● INSTRUCTIONS FOR THE TASK: Tally the lines below containing "down" and report only the total.
WORKING DATA START
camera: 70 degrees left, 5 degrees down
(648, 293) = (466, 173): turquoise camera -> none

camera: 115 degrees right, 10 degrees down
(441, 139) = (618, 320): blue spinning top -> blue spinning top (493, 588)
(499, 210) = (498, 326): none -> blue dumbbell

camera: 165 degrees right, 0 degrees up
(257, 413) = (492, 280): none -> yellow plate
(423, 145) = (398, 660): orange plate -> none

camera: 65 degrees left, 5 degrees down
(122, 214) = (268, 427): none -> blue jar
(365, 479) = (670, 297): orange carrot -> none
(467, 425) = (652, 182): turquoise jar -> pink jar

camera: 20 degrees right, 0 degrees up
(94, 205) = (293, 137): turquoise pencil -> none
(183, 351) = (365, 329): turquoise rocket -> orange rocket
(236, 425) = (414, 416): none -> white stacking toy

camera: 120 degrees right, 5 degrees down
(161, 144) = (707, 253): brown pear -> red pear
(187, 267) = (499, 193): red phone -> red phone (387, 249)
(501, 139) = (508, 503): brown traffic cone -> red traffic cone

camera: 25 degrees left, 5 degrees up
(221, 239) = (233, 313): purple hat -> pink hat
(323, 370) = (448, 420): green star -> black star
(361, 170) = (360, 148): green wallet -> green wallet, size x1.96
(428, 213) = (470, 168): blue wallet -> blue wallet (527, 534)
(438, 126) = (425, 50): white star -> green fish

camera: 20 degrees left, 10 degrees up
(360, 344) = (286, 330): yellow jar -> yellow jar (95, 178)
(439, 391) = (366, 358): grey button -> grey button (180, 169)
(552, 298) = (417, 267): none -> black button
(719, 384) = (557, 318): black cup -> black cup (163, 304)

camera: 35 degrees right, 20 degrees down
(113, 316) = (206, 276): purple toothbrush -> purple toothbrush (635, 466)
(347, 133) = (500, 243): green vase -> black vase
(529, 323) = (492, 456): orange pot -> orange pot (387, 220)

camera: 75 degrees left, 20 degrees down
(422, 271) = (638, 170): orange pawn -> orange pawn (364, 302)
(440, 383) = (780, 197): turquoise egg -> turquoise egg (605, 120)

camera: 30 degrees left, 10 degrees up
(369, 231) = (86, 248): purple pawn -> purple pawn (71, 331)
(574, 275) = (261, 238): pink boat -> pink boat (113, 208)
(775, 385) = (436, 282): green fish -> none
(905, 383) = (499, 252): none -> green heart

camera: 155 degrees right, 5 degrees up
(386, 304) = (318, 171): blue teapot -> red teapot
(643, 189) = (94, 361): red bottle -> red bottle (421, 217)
WORKING DATA END
● WRITTEN RESPONSE: 6